>>>>>
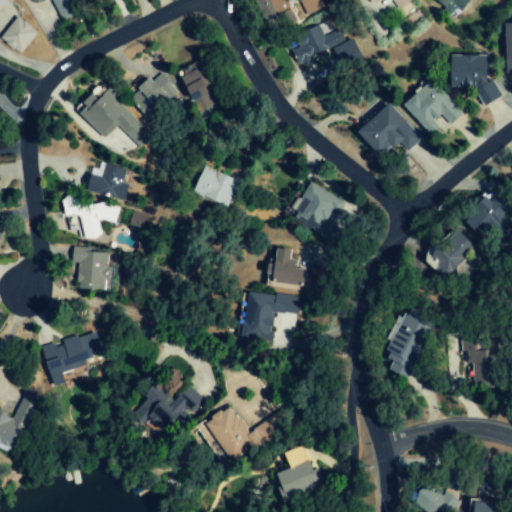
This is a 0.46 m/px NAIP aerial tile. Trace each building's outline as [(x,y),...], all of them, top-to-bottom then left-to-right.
[(49,0),(58,22),(73,17),(66,0),(49,0)] [(294,23),(285,0),(258,0),(255,1),(266,33),(294,23)] [(321,7),(318,0),(296,0),(304,16),(321,7)] [(362,0),(366,6),(375,0),(389,0),(395,10),(408,3),(406,0),(362,0)] [(429,0),(452,18),(465,0),(429,0)] [(36,34),(16,16),(0,33),(0,39),(17,55),(36,34)] [(511,23),(502,24),(503,74),(511,73),(511,23)] [(328,49),(319,25),(291,35),(297,49),(289,51),(295,67),(311,61),(310,56),(328,49)] [(328,49),(332,57),(321,63),(327,75),(361,59),(351,39),(328,49)] [(498,96),(490,81),(483,81),(482,55),(445,57),(446,88),(470,87),(480,106),(498,96)] [(174,101),(163,74),(146,81),(144,78),(130,84),(134,92),(128,94),(138,116),(174,101)] [(399,105),(425,135),(436,126),(431,120),(438,114),(447,125),(459,115),(429,79),(399,105)] [(148,137),(99,84),(72,109),(100,139),(114,126),(135,149),(148,137)] [(418,140),(385,103),(351,133),(371,156),(390,139),(403,154),(418,140)] [(87,168),(80,192),(118,202),(123,186),(118,184),(122,171),(97,163),(95,170),(87,168)] [(221,208),(233,182),(199,166),(187,193),(221,208)] [(287,218),(329,241),(337,226),(330,222),(341,201),(307,182),(287,218)] [(477,237),(484,228),(495,238),(504,229),(494,220),(504,208),(486,192),(459,221),(477,237)] [(113,222),(111,204),(84,206),(83,194),(60,196),(62,224),(75,223),(76,240),(97,239),(96,223),(113,222)] [(143,228),(145,214),(128,211),(126,225),(143,228)] [(298,291),(302,271),(292,269),(294,262),(285,260),(287,251),(272,248),(268,267),(261,265),(259,275),(269,277),(268,285),(298,291)] [(101,291),(101,280),(105,280),(105,254),(68,253),(68,263),(74,264),(74,290),(101,291)] [(299,299),(245,292),(239,340),(268,344),(272,313),(297,316),(299,299)] [(406,379),(429,328),(402,315),(383,357),(392,361),(387,371),(406,379)] [(103,356),(94,330),(36,350),(45,376),(103,356)] [(200,393),(181,381),(170,398),(149,385),(142,397),(144,398),(134,413),(171,438),(200,393)] [(8,420),(0,416),(0,451),(6,454),(33,401),(21,394),(8,420)] [(230,463),(260,438),(265,445),(283,430),(270,415),(249,432),(227,405),(201,426),(230,463)] [(271,473),(280,503),(320,490),(311,461),(271,473)] [(422,481),(410,501),(426,511),(451,511),(457,503),(422,481)] [(490,511),(491,501),(466,500),(465,511),(490,511)]
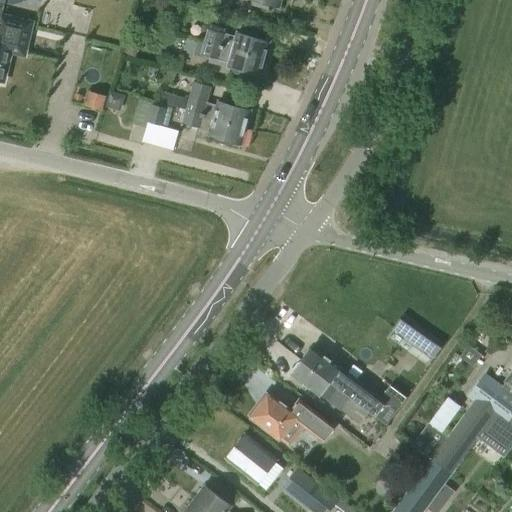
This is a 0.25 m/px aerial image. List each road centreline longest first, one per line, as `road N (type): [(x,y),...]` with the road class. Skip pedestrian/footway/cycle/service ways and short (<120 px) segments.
road 1 (primary): [(48,511),(265,217)]
road 2 (unclassified): [(92,511),(308,230)]
road 3 (unclassified): [(265,217),(0,150)]
road 4 (unclassified): [(308,230),(373,130),(422,0)]
road 5 (primary): [(265,217),(365,0)]
road 6 (unclassified): [(511,283),(308,230)]
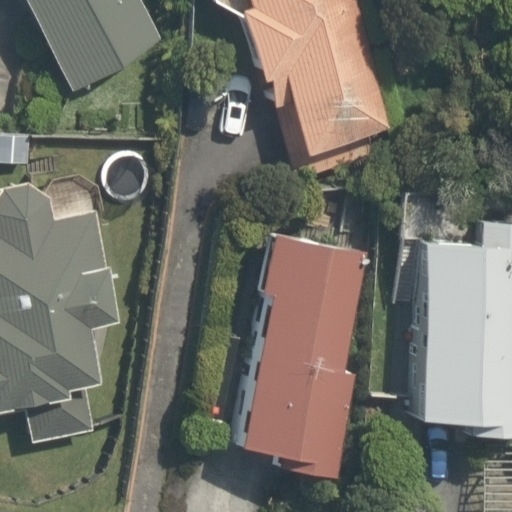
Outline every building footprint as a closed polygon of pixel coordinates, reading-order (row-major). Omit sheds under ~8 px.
[(141,0),(22,0),(78,99),(169,49),(141,0)] [(237,21),(284,171),(288,184),(387,154),(382,140),(397,135),(354,0),(254,0),(259,14),(237,21)] [(0,200),(0,424),(20,421),(25,454),(85,446),(78,390),(97,388),(89,329),(116,325),(102,219),(53,225),(49,194),(0,200)] [(478,241),(432,238),(423,426),(482,429),(481,448),(511,449),(511,219),(479,218),(478,241)] [(344,366),(360,239),(271,228),(242,462),(304,469),(303,482),(343,487),(358,368),(344,366)]
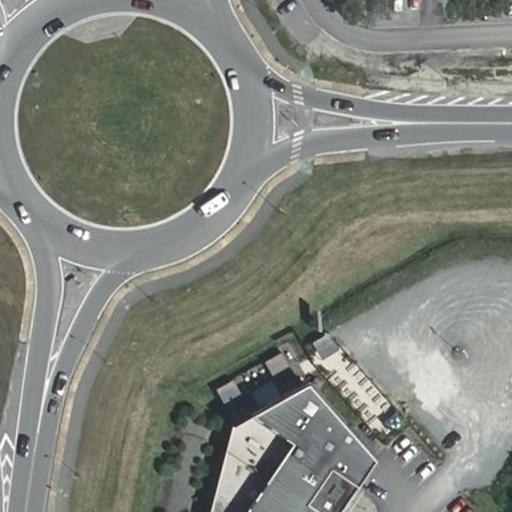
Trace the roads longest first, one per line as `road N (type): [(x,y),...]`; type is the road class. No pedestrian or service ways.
road 1 (primary): [(239,184),(300,147),(423,122)]
road 2 (primary): [(46,395),(115,275),(161,244)]
road 3 (primary): [(35,209),(50,301),(46,395)]
road 4 (primary): [(423,122),(248,78)]
road 5 (primary): [(35,209),(93,244),(161,244)]
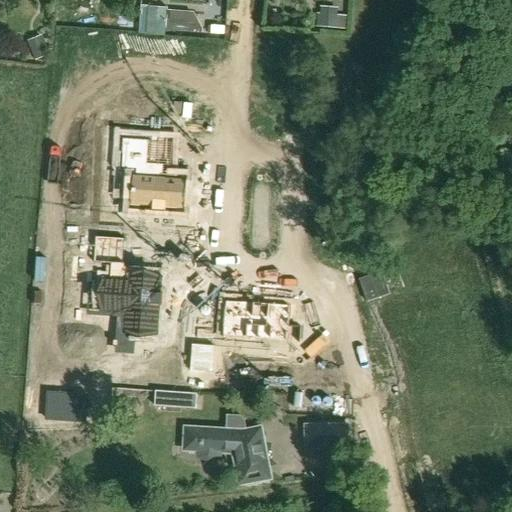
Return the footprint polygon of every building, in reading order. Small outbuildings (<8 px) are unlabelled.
[(166,9),(139,8),(137,34),(145,35),(164,36),(166,13),(166,9)] [(84,16),(56,13),(51,52),(78,56),(84,16)] [(166,13),(164,36),(190,38),(191,15),(166,13)] [(344,30),(345,18),(317,16),(316,28),(344,30)] [(48,55),(41,36),(27,41),(34,61),(48,55)] [(136,76),(132,108),(197,113),(199,81),(136,76)] [(101,150),(102,138),(83,137),(83,149),(101,150)] [(123,139),(121,169),(128,170),(136,170),(135,176),(132,176),(132,178),(135,178),(133,206),(130,205),(130,207),(153,209),(152,211),(154,211),(154,209),(165,210),(165,212),(166,212),(166,209),(185,211),(185,209),(182,209),(184,181),(187,181),(187,180),(162,178),(163,165),(147,164),(148,144),(149,141),(130,140),(123,139)] [(96,238),(94,264),(121,265),(124,266),(126,240),(123,240),(96,238)] [(463,245),(440,252),(457,314),(480,307),(463,245)] [(104,279),(101,311),(118,312),(126,313),(125,333),(157,335),(159,306),(162,306),(163,304),(159,304),(159,296),(163,297),(163,294),(160,294),(161,277),(129,275),(128,281),(120,280),(104,279)] [(225,317),(223,338),(263,340),(263,332),(283,334),(286,306),(275,305),(259,304),(259,301),(257,301),(257,304),(249,303),(249,301),(248,300),(248,303),(226,301),(225,317)] [(192,344),(190,372),(199,373),(214,374),(216,346),(201,345),(192,344)] [(444,383),(425,388),(440,442),(463,436),(463,433),(464,433),(463,429),(473,426),(474,428),(499,421),(493,400),(490,401),(485,381),(468,386),(466,379),(463,380),(461,372),(443,377),(444,383)] [(86,422),(85,424),(107,425),(109,391),(97,390),(96,392),(91,392),(90,409),(87,409),(86,419),(88,419),(88,423),(86,422)] [(239,477),(270,471),(262,429),(247,431),(247,429),(247,426),(246,423),(245,421),(245,419),(243,418),(242,417),(240,416),(228,416),(228,431),(187,429),(186,451),(197,452),(197,457),(221,458),(222,453),(235,454),(239,477)] [(350,428),(321,427),(320,449),(349,451),(350,428)]
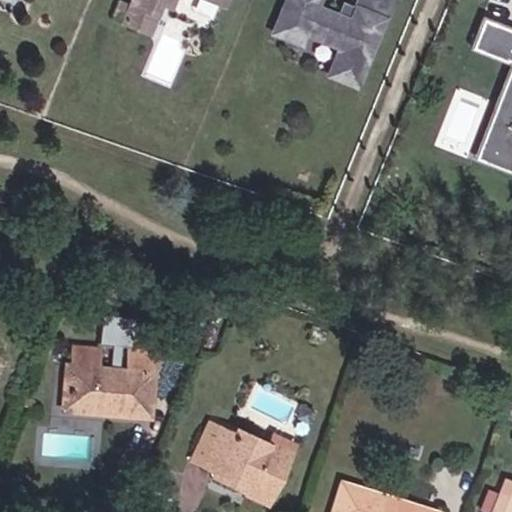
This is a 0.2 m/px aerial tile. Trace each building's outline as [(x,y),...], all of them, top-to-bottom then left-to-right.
[(127,14),(132,0),(118,0),(115,9),(127,14)] [(150,25),(159,5),(147,0),(132,0),(127,14),(150,25)] [(285,0),(278,17),(308,30),(310,25),(343,39),(338,50),(341,51),(338,60),(346,64),(345,66),(362,74),(393,0),(359,0),(356,7),(346,3),(343,9),(323,0),(285,0)] [(511,159),(511,29),(485,18),(473,46),(511,61),(511,68),(480,147),(511,159)] [(360,79),(362,74),(345,66),(346,64),(338,60),(341,51),(338,50),(331,67),(360,79)] [(330,72),(331,54),(312,53),(311,71),(330,72)] [(511,170),(511,167),(511,159),(480,147),(476,156),(511,170)] [(69,408),(154,417),(160,351),(134,348),(132,371),(103,369),(105,353),(75,350),(69,408)] [(189,459),(204,465),(217,430),(203,424),(189,459)] [(217,479),(270,502),(288,464),(262,454),(265,442),(241,430),(236,439),(217,430),(204,465),(219,472),(217,479)] [(288,464),(292,454),(265,442),(262,454),(288,464)] [(436,511),(346,483),(335,511),(436,511)] [(493,511),(502,511),(510,494),(500,491),(493,511)] [(502,511),(511,511),(511,494),(510,494),(502,511)]
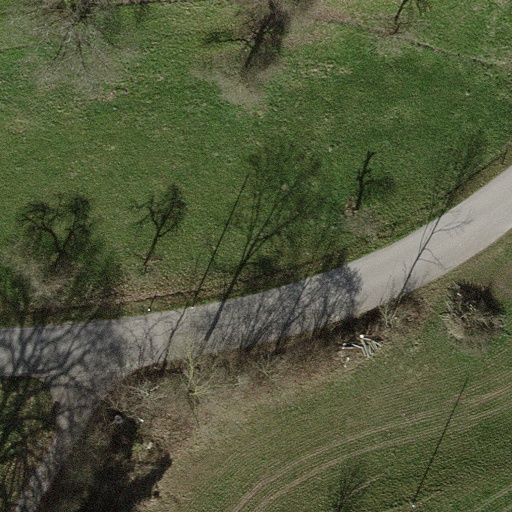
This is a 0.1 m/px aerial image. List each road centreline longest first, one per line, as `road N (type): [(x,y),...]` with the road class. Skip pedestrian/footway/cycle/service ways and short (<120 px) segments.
road 1 (unclassified): [(0,353),(90,349),(271,317),(415,262),(511,200)]
road 2 (track): [(20,511),(84,413),(90,349)]
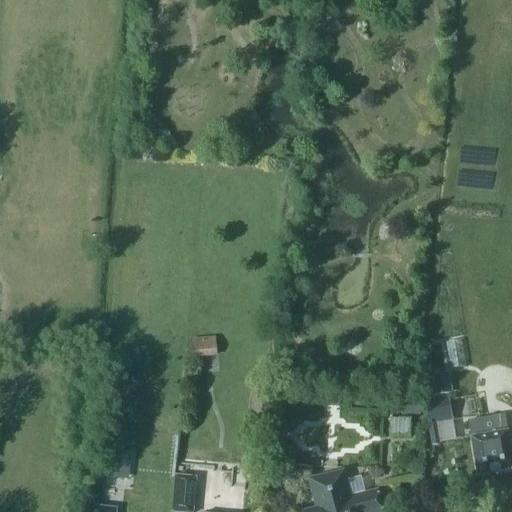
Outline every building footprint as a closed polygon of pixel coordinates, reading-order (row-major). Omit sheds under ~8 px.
[(215,336),(189,338),(190,357),(216,356),(215,336)] [(431,378),(434,398),(448,395),(444,376),(431,378)] [(389,398),(388,412),(401,413),(401,417),(419,419),(420,406),(401,405),(401,399),(389,398)] [(424,402),(428,426),(443,423),(440,400),(424,402)] [(472,439),(478,477),(511,470),(511,456),(510,445),(511,443),(511,437),(508,435),(508,433),(505,416),(469,422),(472,439)] [(391,421),(389,435),(406,436),(408,422),(391,421)] [(380,511),(376,492),(351,498),(345,471),(309,480),(316,511),(313,511),(380,511)] [(172,511),(192,511),(195,479),(175,477),(172,511)]
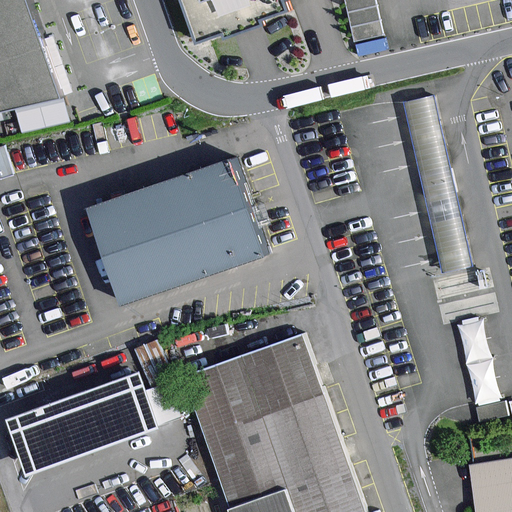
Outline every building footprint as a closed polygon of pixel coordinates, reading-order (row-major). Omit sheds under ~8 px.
[(0,0),(0,111),(68,97),(33,0),(0,0)] [(190,0),(205,38),(295,6),(292,0),(190,0)] [(347,0),(357,42),(386,35),(377,0),(347,0)] [(436,98),(407,105),(450,275),(435,278),(445,318),(455,315),(478,406),(508,398),(485,306),(498,302),(488,263),(478,265),(436,98)] [(95,209),(127,299),(269,248),(236,158),(95,209)] [(189,375),(236,511),(369,511),(305,334),(189,375)] [(16,417),(35,470),(165,425),(164,420),(181,414),(170,383),(152,390),(146,372),(16,417)] [(511,511),(511,454),(468,461),(475,511),(511,511)]
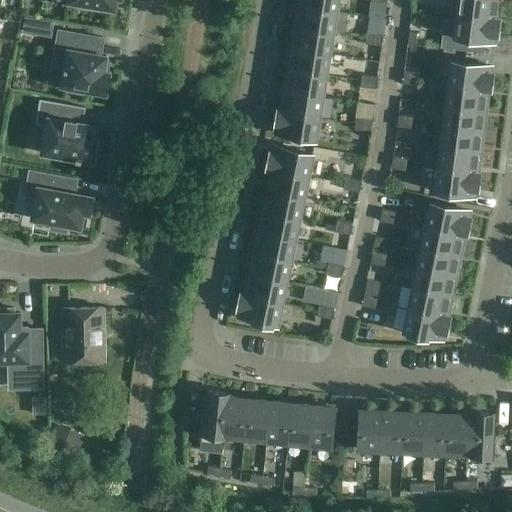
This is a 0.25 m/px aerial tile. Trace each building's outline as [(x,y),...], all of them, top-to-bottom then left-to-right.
[(69,0),(69,2),(82,4),(81,8),(97,11),(98,7),(114,10),(115,0),(69,0)] [(298,0),(297,5),(336,12),(337,0),(298,0)] [(499,20),(497,20),(499,0),(459,0),(458,16),(499,21),(499,20)] [(294,26),(333,33),(336,12),(297,5),(294,26)] [(455,38),(494,43),(495,36),(497,36),(499,21),(458,16),(455,38)] [(22,32),(52,37),(54,22),(25,17),(22,32)] [(290,48),(329,54),(333,33),(294,26),(290,48)] [(107,57),(99,55),(102,38),(58,30),(53,57),(67,60),(62,86),(68,87),(67,92),(85,95),(85,90),(106,94),(109,73),(104,72),(104,70),(105,70),(105,69),(104,69),(106,62),(107,61),(106,61),(107,57)] [(365,44),(373,45),(374,33),(366,32),(365,44)] [(407,44),(415,45),(417,33),(409,32),(407,44)] [(373,45),(381,46),(382,34),(374,33),(373,45)] [(287,69),(326,75),(329,54),(290,48),(287,69)] [(449,84),(491,89),(493,74),(490,74),(491,67),(452,62),(449,84)] [(322,97),(326,75),(287,69),(284,90),(322,97)] [(402,84),(410,85),(412,73),(404,72),(402,84)] [(410,85),(418,86),(420,74),(412,73),(410,85)] [(359,87),(367,88),(369,76),(361,75),(359,87)] [(367,88),(375,89),(377,77),(369,76),(367,88)] [(447,105),(485,110),(488,90),(490,90),(491,89),(449,84),(447,105)] [(278,111),(319,118),(322,97),(284,90),(280,111),(278,110),(278,111)] [(81,160),(93,163),(98,139),(91,138),(93,126),(82,124),(85,108),(40,100),(36,124),(47,126),(42,153),(76,159),(76,161),(81,162),(81,160)] [(444,127),(483,132),(485,110),(447,105),(444,127)] [(276,134),(315,140),(319,118),(278,111),(275,127),(278,127),(276,134)] [(397,127),(405,128),(406,116),(398,115),(397,127)] [(405,128),(413,129),(414,117),(406,116),(405,128)] [(354,130),(362,131),(363,119),(355,118),(354,130)] [(362,131),(370,132),(371,120),(363,119),(362,131)] [(441,148),(480,153),(483,132),(444,127),(441,148)] [(267,168),(308,176),(313,154),(274,146),(273,153),(271,153),(267,168)] [(480,174),(477,174),(480,153),(441,148),(438,170),(480,175),(480,174)] [(390,168),(398,170),(401,158),(393,156),(390,168)] [(398,170),(406,172),(409,160),(401,158),(398,170)] [(0,166),(0,174),(7,176),(9,167),(0,165),(0,166)] [(265,189),(304,197),(308,176),(267,168),(267,169),(269,169),(265,189)] [(89,214),(90,215),(93,198),(74,194),(75,189),(67,188),(69,177),(30,169),(25,195),(37,198),(33,219),(51,222),(50,230),(66,233),(68,226),(86,229),(89,214)] [(435,192),(474,197),(475,190),(478,190),(480,175),(438,170),(435,192)] [(343,189),(351,191),(354,179),(346,178),(343,189)] [(351,191),(359,193),(361,181),(354,179),(351,191)] [(261,211),(299,219),(304,197),(265,189),(261,211)] [(426,225),(467,233),(470,218),(468,218),(469,211),(431,203),(426,225)] [(379,221),(387,223),(390,211),(382,210),(379,221)] [(256,232),(295,240),(299,219),(261,211),(256,232)] [(387,223),(395,225),(398,213),(390,211),(387,223)] [(334,232),(342,233),(345,222),(337,220),(334,232)] [(342,233),(350,235),(352,224),(345,222),(342,233)] [(422,246),(460,254),(464,234),(467,234),(467,233),(426,225),(422,246)] [(252,253),(290,261),(295,240),(256,232),(252,253)] [(418,267),(456,275),(460,254),(422,246),(418,267)] [(371,264),(378,265),(381,254),(373,252),(371,264)] [(248,274),(286,282),(290,261),(252,253),(248,274)] [(378,265),(386,267),(389,256),(381,254),(378,265)] [(325,274),(333,276),(336,264),(328,262),(325,274)] [(333,276),(341,277),(343,266),(336,264),(333,276)] [(413,288),(451,296),(456,275),(418,267),(413,288)] [(241,295),(282,303),(286,282),(248,274),(243,294),(241,294),(241,295)] [(449,317),(447,316),(451,296),(413,288),(409,309),(449,318),(449,317)] [(362,306),(369,307),(372,296),(364,294),(362,306)] [(272,324),(277,325),(282,303),(241,295),(238,310),(240,311),(239,317),(254,321),(253,323),(272,326),(272,324)] [(369,307),(377,309),(380,298),(372,296),(369,307)] [(127,330),(130,307),(113,305),(110,328),(127,330)] [(316,316),(324,318),(327,306),(319,305),(316,316)] [(324,318),(332,320),(335,308),(327,306),(324,318)] [(23,389),(43,389),(42,329),(27,329),(27,332),(20,332),(20,313),(14,313),(14,308),(0,308),(0,361),(22,361),(23,389)] [(64,362),(105,361),(104,308),(63,309),(64,362)] [(444,333),(446,333),(449,318),(409,309),(404,332),(409,333),(408,335),(427,339),(427,337),(442,340),(444,333)] [(200,443),(222,445),(228,394),(205,391),(203,416),(198,415),(197,430),(201,430),(200,443)] [(225,436),(245,438),(249,399),(229,397),(229,394),(228,394),(222,445),(224,445),(225,436)] [(31,396),(32,414),(46,413),(45,395),(31,396)] [(245,438),(266,440),(270,401),(249,399),(245,438)] [(266,440),(288,442),(292,403),(270,401),(266,440)] [(288,442),(309,445),(313,406),(292,403),(288,442)] [(309,445),(332,447),(336,408),(313,406),(309,445)] [(358,449),(380,450),(382,411),(360,410),(358,449)] [(380,450),(402,451),(404,412),(382,411),(380,450)] [(402,451),(423,452),(425,413),(404,412),(402,451)] [(473,457),(492,457),(494,413),(475,412),(475,415),(468,415),(467,454),(473,454),(473,457)] [(423,452),(445,453),(447,414),(425,413),(423,452)] [(445,453),(467,454),(468,415),(447,414),(445,453)] [(56,423),(49,439),(77,451),(84,435),(56,423)] [(354,436),(345,436),(345,452),(353,452),(354,436)] [(207,473),(218,476),(220,468),(208,466),(207,473)] [(218,476),(230,478),(232,470),(220,468),(218,476)] [(250,482),(261,484),(263,476),(251,474),(250,482)] [(261,484),(273,486),(274,478),(263,476),(261,484)] [(454,490),(466,489),(465,481),(453,482),(454,490)] [(466,489),(477,489),(477,481),(465,481),(466,489)] [(410,491),(422,491),(422,483),(410,483),(410,491)] [(422,491),(434,491),(434,483),(422,483),(422,491)] [(292,494),(304,495),(305,487),(293,486),(292,494)] [(304,495),(316,496),(317,488),(305,487),(304,495)] [(366,498),(378,498),(378,490),(366,490),(366,498)] [(378,498),(390,498),(390,490),(378,490),(378,498)]
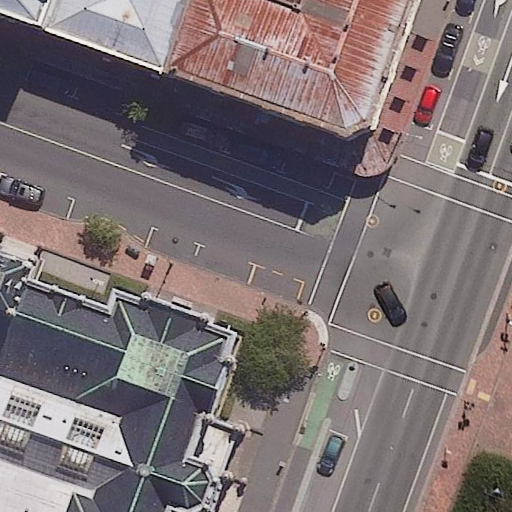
<<<<<
GOAL OF THE EXERCISE
Print the lines above verbatim, from the line that contains "This is a 0.25 m/px aerial image." up to and including the line that contains "road 6 (unclassified): [(511,283),(308,230)]".

SOLUTION
This is a 0.25 m/px aerial image. List each road centreline longest first, one per line, as `road N (type): [(x,y),...]` with the road class. Skip pedestrian/footway/cycle/service ways and short (<120 px) segments.
road 1 (primary): [(48,511),(265,217)]
road 2 (unclassified): [(92,511),(308,230)]
road 3 (unclassified): [(265,217),(0,150)]
road 4 (unclassified): [(308,230),(373,130),(422,0)]
road 5 (primary): [(265,217),(365,0)]
road 6 (unclassified): [(511,283),(308,230)]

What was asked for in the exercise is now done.